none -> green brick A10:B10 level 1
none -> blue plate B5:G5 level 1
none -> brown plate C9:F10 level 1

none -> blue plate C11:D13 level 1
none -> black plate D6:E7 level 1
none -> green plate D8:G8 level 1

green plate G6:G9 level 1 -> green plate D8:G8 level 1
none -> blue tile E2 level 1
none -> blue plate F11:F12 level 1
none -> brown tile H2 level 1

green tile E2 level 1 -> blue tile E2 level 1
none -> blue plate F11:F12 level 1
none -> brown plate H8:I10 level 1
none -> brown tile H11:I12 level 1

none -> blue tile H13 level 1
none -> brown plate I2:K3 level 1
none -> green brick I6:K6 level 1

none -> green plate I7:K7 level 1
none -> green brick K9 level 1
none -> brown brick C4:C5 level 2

## Exercise details
Repeat the listing above in full, word for word.

## Result for this exercise
none -> green brick A10:B10 level 1
none -> blue plate B5:G5 level 1
none -> brown plate C9:F10 level 1

none -> blue plate C11:D13 level 1
none -> black plate D6:E7 level 1
none -> green plate D8:G8 level 1

green plate G6:G9 level 1 -> green plate D8:G8 level 1
none -> blue tile E2 level 1
none -> blue plate F11:F12 level 1
none -> brown tile H2 level 1

green tile E2 level 1 -> blue tile E2 level 1
none -> blue plate F11:F12 level 1
none -> brown plate H8:I10 level 1
none -> brown tile H11:I12 level 1

none -> blue tile H13 level 1
none -> brown plate I2:K3 level 1
none -> green brick I6:K6 level 1

none -> green plate I7:K7 level 1
none -> green brick K9 level 1
none -> brown brick C4:C5 level 2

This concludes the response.